What the exercise asks:
Every entry, from first to last, is to be retyped without any alteration.

-*-*-

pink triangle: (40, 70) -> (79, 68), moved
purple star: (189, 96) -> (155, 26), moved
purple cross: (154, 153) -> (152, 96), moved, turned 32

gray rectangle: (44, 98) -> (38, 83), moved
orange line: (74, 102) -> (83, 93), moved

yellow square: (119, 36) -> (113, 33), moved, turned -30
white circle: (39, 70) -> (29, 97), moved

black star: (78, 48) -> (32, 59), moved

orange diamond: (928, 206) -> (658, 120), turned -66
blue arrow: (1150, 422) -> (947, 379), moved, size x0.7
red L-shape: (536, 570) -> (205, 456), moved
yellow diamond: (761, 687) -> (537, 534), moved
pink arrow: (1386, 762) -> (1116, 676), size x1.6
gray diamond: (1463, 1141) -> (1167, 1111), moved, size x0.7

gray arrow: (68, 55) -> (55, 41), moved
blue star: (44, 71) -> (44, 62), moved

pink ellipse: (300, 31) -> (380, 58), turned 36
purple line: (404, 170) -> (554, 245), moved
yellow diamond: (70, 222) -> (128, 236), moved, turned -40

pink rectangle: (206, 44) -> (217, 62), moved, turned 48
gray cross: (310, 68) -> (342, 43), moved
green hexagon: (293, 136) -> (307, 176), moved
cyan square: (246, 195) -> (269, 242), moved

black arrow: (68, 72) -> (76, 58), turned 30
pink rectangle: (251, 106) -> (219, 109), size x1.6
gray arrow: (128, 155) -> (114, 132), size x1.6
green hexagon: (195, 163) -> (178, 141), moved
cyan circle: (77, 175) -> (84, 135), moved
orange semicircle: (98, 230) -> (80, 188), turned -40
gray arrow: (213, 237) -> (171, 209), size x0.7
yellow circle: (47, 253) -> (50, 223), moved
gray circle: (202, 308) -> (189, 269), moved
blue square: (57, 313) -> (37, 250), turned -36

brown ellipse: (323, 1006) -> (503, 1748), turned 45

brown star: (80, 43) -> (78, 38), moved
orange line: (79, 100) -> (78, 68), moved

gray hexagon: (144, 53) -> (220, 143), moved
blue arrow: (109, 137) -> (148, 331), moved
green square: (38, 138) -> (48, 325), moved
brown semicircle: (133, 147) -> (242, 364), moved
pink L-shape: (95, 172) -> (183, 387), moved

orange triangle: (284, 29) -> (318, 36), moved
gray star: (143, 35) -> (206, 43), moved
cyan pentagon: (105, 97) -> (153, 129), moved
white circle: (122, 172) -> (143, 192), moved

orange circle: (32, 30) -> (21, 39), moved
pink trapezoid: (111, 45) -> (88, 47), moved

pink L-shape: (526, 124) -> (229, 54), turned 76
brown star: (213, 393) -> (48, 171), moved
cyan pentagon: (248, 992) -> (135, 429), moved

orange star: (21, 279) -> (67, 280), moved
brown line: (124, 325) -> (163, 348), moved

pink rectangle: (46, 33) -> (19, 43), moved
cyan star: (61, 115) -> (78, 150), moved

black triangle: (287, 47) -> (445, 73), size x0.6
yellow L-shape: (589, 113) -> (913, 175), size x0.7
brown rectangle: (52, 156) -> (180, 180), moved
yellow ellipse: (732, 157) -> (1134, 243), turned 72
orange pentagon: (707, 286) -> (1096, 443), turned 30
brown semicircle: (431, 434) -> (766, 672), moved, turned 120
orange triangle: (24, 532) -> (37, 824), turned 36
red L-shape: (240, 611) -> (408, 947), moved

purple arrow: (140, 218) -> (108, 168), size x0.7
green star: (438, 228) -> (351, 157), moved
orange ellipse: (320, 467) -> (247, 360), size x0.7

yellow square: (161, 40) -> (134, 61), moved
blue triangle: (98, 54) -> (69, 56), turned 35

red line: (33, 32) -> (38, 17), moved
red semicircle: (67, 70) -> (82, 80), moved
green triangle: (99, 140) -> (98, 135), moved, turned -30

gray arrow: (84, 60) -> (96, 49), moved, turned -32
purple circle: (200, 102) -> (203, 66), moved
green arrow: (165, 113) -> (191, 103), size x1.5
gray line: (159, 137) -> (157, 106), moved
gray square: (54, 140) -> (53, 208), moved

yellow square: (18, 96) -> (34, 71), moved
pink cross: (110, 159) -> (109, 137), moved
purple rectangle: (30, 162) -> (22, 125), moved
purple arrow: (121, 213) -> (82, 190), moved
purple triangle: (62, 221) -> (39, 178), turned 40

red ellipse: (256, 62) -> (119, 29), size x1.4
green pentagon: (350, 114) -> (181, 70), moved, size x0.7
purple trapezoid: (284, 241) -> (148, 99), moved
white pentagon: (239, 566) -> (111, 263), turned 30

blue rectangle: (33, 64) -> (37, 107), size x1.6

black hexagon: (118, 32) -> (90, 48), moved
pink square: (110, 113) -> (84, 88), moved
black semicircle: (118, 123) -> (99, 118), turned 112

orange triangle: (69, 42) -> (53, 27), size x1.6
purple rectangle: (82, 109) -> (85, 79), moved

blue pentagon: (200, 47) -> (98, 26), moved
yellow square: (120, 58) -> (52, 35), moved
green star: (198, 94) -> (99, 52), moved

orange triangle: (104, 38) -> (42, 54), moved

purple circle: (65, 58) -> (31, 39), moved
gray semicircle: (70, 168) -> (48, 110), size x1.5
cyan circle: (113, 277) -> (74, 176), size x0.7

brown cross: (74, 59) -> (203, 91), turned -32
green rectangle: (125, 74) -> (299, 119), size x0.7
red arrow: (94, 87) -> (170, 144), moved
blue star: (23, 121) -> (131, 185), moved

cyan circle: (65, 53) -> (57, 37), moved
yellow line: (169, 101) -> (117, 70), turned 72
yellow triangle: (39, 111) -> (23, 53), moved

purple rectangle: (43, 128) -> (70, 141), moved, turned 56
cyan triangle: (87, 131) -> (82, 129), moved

-*-*-

Task result:
pink triangle: (40, 70) -> (79, 68), moved
purple star: (189, 96) -> (155, 26), moved
purple cross: (154, 153) -> (152, 96), moved, turned 32

gray rectangle: (44, 98) -> (38, 83), moved
orange line: (74, 102) -> (83, 93), moved

yellow square: (119, 36) -> (113, 33), moved, turned -30
white circle: (39, 70) -> (29, 97), moved

black star: (78, 48) -> (32, 59), moved

orange diamond: (928, 206) -> (658, 120), turned -66
blue arrow: (1150, 422) -> (947, 379), moved, size x0.7
red L-shape: (536, 570) -> (205, 456), moved
yellow diamond: (761, 687) -> (537, 534), moved
pink arrow: (1386, 762) -> (1116, 676), size x1.6
gray diamond: (1463, 1141) -> (1167, 1111), moved, size x0.7

gray arrow: (68, 55) -> (55, 41), moved
blue star: (44, 71) -> (44, 62), moved

pink ellipse: (300, 31) -> (380, 58), turned 36
purple line: (404, 170) -> (554, 245), moved
yellow diamond: (70, 222) -> (128, 236), moved, turned -40

pink rectangle: (206, 44) -> (217, 62), moved, turned 48
gray cross: (310, 68) -> (342, 43), moved
green hexagon: (293, 136) -> (307, 176), moved
cyan square: (246, 195) -> (269, 242), moved

black arrow: (68, 72) -> (76, 58), turned 30
pink rectangle: (251, 106) -> (219, 109), size x1.6
gray arrow: (128, 155) -> (114, 132), size x1.6
green hexagon: (195, 163) -> (178, 141), moved
cyan circle: (77, 175) -> (84, 135), moved
orange semicircle: (98, 230) -> (80, 188), turned -40
gray arrow: (213, 237) -> (171, 209), size x0.7
yellow circle: (47, 253) -> (50, 223), moved
gray circle: (202, 308) -> (189, 269), moved
blue square: (57, 313) -> (37, 250), turned -36

brown ellipse: (323, 1006) -> (503, 1748), turned 45

brown star: (80, 43) -> (78, 38), moved
orange line: (79, 100) -> (78, 68), moved

gray hexagon: (144, 53) -> (220, 143), moved
blue arrow: (109, 137) -> (148, 331), moved
green square: (38, 138) -> (48, 325), moved
brown semicircle: (133, 147) -> (242, 364), moved
pink L-shape: (95, 172) -> (183, 387), moved

orange triangle: (284, 29) -> (318, 36), moved
gray star: (143, 35) -> (206, 43), moved
cyan pentagon: (105, 97) -> (153, 129), moved
white circle: (122, 172) -> (143, 192), moved

orange circle: (32, 30) -> (21, 39), moved
pink trapezoid: (111, 45) -> (88, 47), moved

pink L-shape: (526, 124) -> (229, 54), turned 76
brown star: (213, 393) -> (48, 171), moved
cyan pentagon: (248, 992) -> (135, 429), moved

orange star: (21, 279) -> (67, 280), moved
brown line: (124, 325) -> (163, 348), moved

pink rectangle: (46, 33) -> (19, 43), moved
cyan star: (61, 115) -> (78, 150), moved

black triangle: (287, 47) -> (445, 73), size x0.6
yellow L-shape: (589, 113) -> (913, 175), size x0.7
brown rectangle: (52, 156) -> (180, 180), moved
yellow ellipse: (732, 157) -> (1134, 243), turned 72
orange pentagon: (707, 286) -> (1096, 443), turned 30
brown semicircle: (431, 434) -> (766, 672), moved, turned 120
orange triangle: (24, 532) -> (37, 824), turned 36
red L-shape: (240, 611) -> (408, 947), moved

purple arrow: (140, 218) -> (108, 168), size x0.7
green star: (438, 228) -> (351, 157), moved
orange ellipse: (320, 467) -> (247, 360), size x0.7

yellow square: (161, 40) -> (134, 61), moved
blue triangle: (98, 54) -> (69, 56), turned 35

red line: (33, 32) -> (38, 17), moved
red semicircle: (67, 70) -> (82, 80), moved
green triangle: (99, 140) -> (98, 135), moved, turned -30

gray arrow: (84, 60) -> (96, 49), moved, turned -32
purple circle: (200, 102) -> (203, 66), moved
green arrow: (165, 113) -> (191, 103), size x1.5
gray line: (159, 137) -> (157, 106), moved
gray square: (54, 140) -> (53, 208), moved

yellow square: (18, 96) -> (34, 71), moved
pink cross: (110, 159) -> (109, 137), moved
purple rectangle: (30, 162) -> (22, 125), moved
purple arrow: (121, 213) -> (82, 190), moved
purple triangle: (62, 221) -> (39, 178), turned 40

red ellipse: (256, 62) -> (119, 29), size x1.4
green pentagon: (350, 114) -> (181, 70), moved, size x0.7
purple trapezoid: (284, 241) -> (148, 99), moved
white pentagon: (239, 566) -> (111, 263), turned 30

blue rectangle: (33, 64) -> (37, 107), size x1.6

black hexagon: (118, 32) -> (90, 48), moved
pink square: (110, 113) -> (84, 88), moved
black semicircle: (118, 123) -> (99, 118), turned 112

orange triangle: (69, 42) -> (53, 27), size x1.6
purple rectangle: (82, 109) -> (85, 79), moved

blue pentagon: (200, 47) -> (98, 26), moved
yellow square: (120, 58) -> (52, 35), moved
green star: (198, 94) -> (99, 52), moved

orange triangle: (104, 38) -> (42, 54), moved

purple circle: (65, 58) -> (31, 39), moved
gray semicircle: (70, 168) -> (48, 110), size x1.5
cyan circle: (113, 277) -> (74, 176), size x0.7

brown cross: (74, 59) -> (203, 91), turned -32
green rectangle: (125, 74) -> (299, 119), size x0.7
red arrow: (94, 87) -> (170, 144), moved
blue star: (23, 121) -> (131, 185), moved

cyan circle: (65, 53) -> (57, 37), moved
yellow line: (169, 101) -> (117, 70), turned 72
yellow triangle: (39, 111) -> (23, 53), moved

purple rectangle: (43, 128) -> (70, 141), moved, turned 56
cyan triangle: (87, 131) -> (82, 129), moved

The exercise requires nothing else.